** Data in this exercise follows **

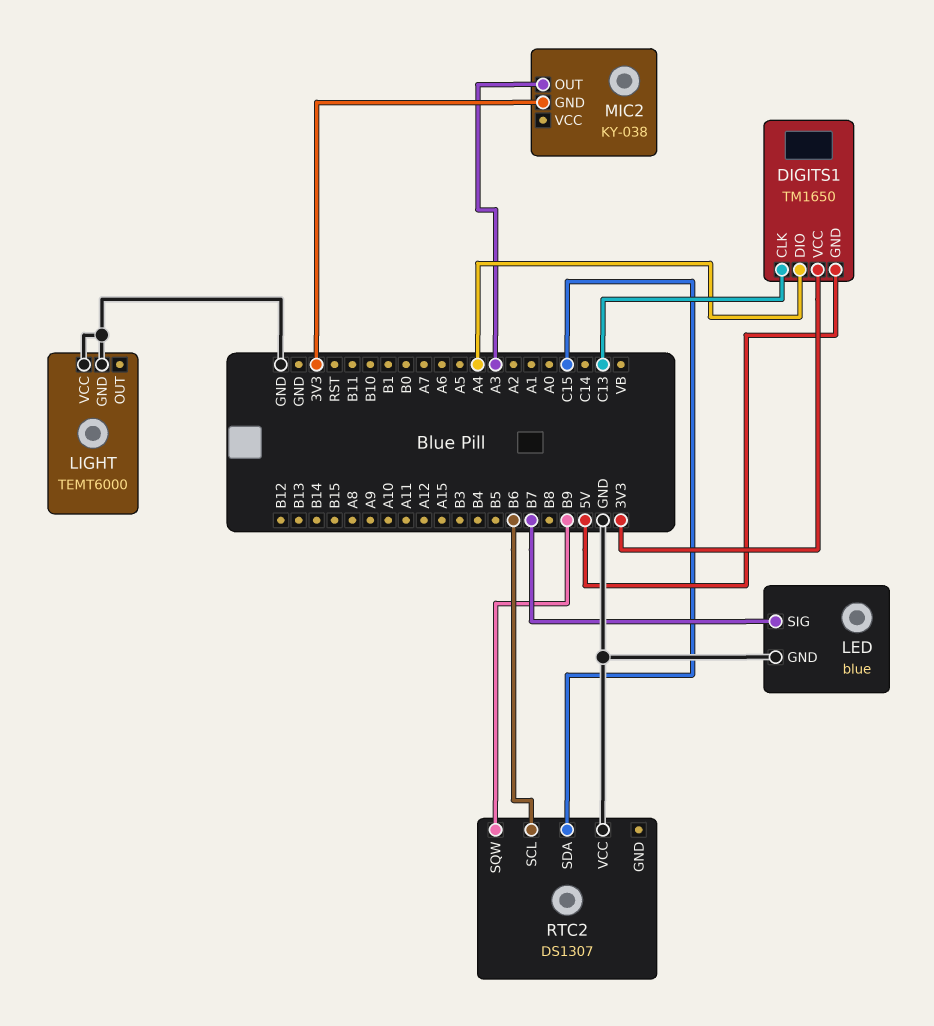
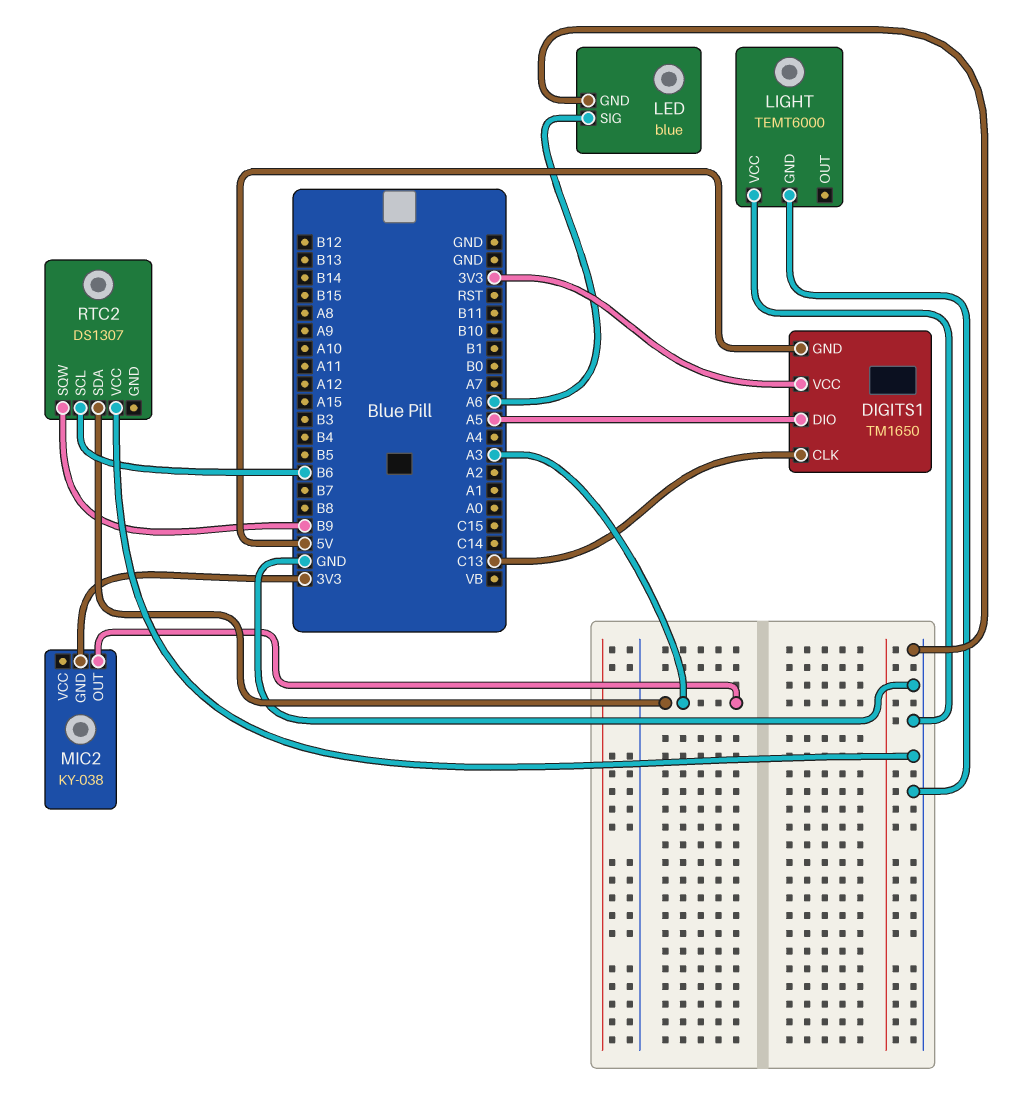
DIGITS1 pin DIO: A4 -> A5
LED pin SIG: B7 -> A6
RTC2 pin SDA: C15 -> A3

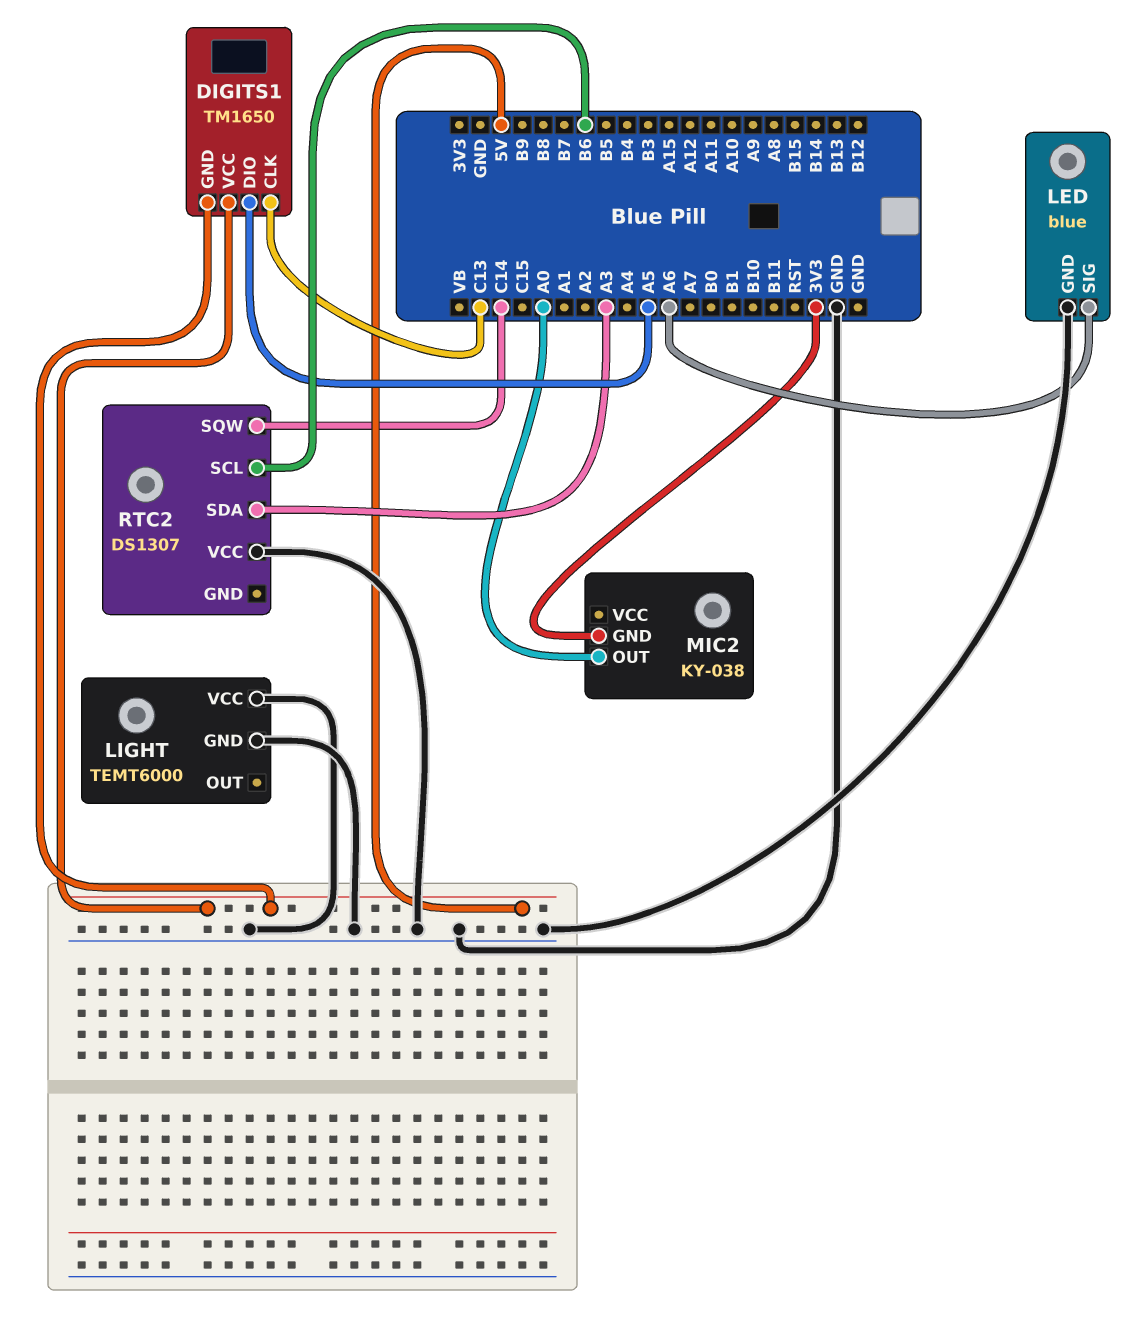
DIGITS1 pin VCC: 3V3 -> 5V
MIC2 pin OUT: A3 -> A0
RTC2 pin SQW: B9 -> C14

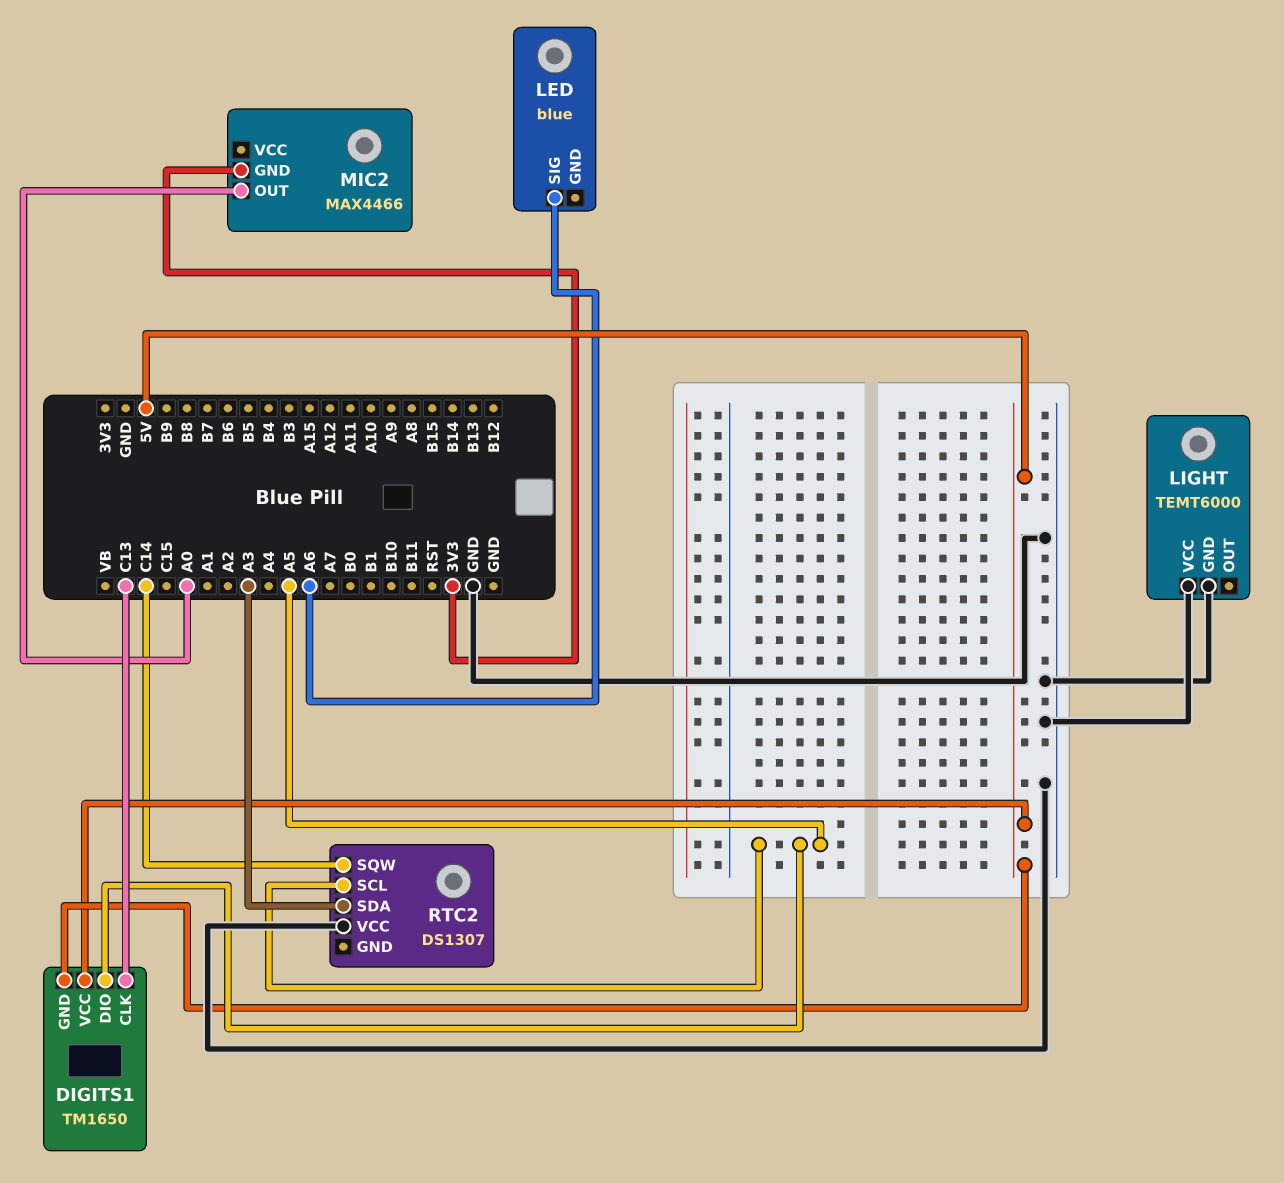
LED pin GND: GND -> none
MIC2: KY-038 -> MAX4466
RTC2 pin SCL: B6 -> A5

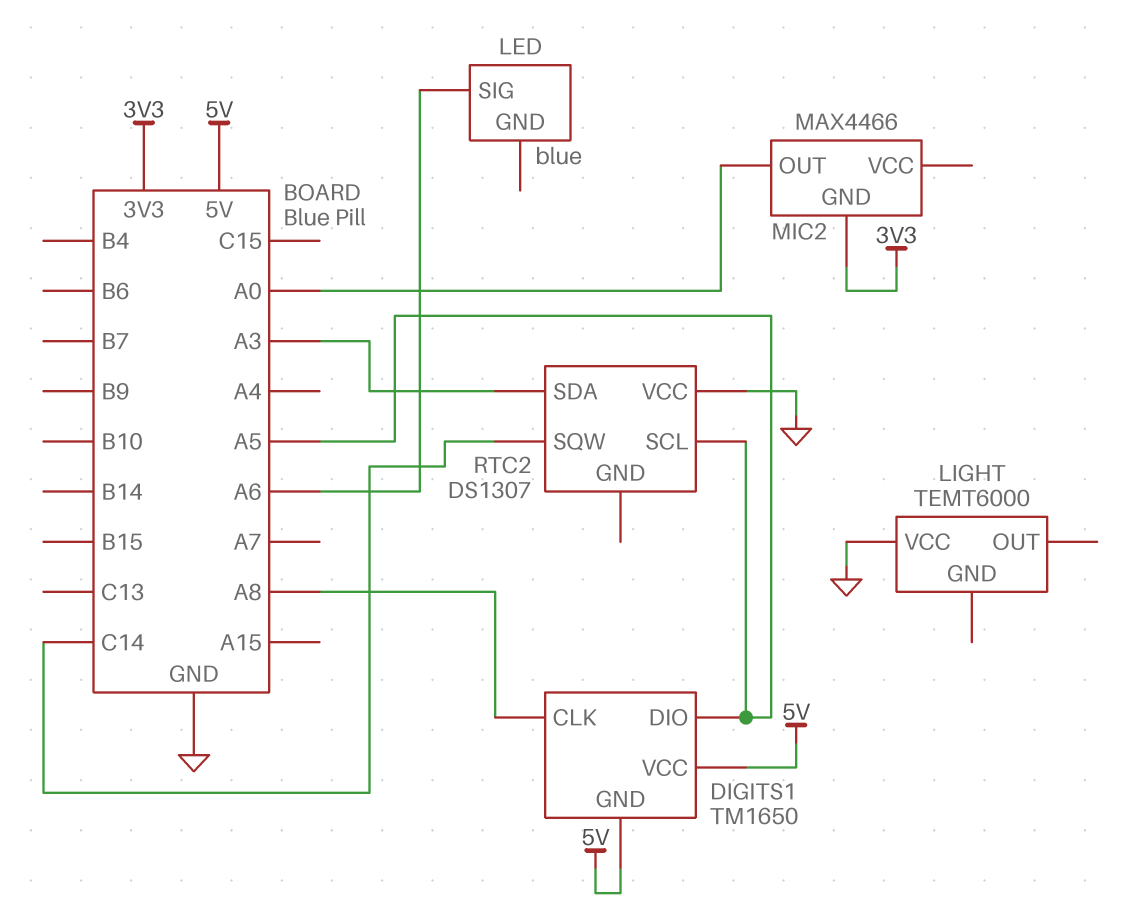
DIGITS1 pin CLK: C13 -> A8
LIGHT pin GND: GND -> none

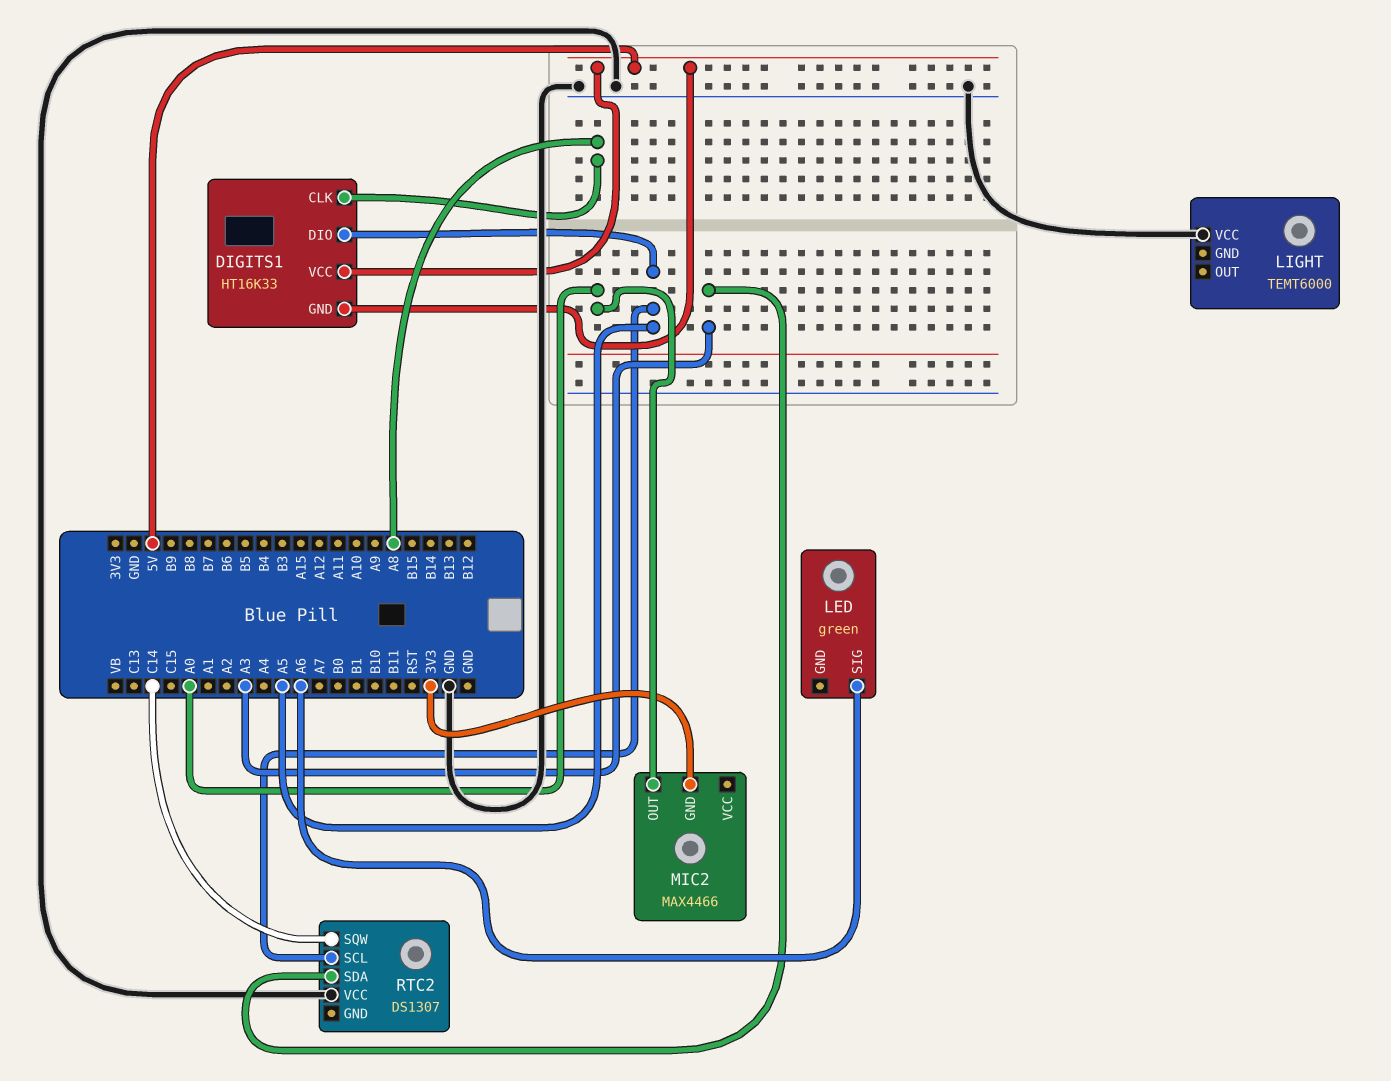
DIGITS1: TM1650 -> HT16K33
LED: blue -> green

** End of Data in this exercise **

Write out, word for word, the lines running from the one containing "LED pin GND: GND -> none" to the end of the data above; the pictures are to be left out.

LED pin GND: GND -> none
MIC2: KY-038 -> MAX4466
RTC2 pin SCL: B6 -> A5

DIGITS1 pin CLK: C13 -> A8
LIGHT pin GND: GND -> none

DIGITS1: TM1650 -> HT16K33
LED: blue -> green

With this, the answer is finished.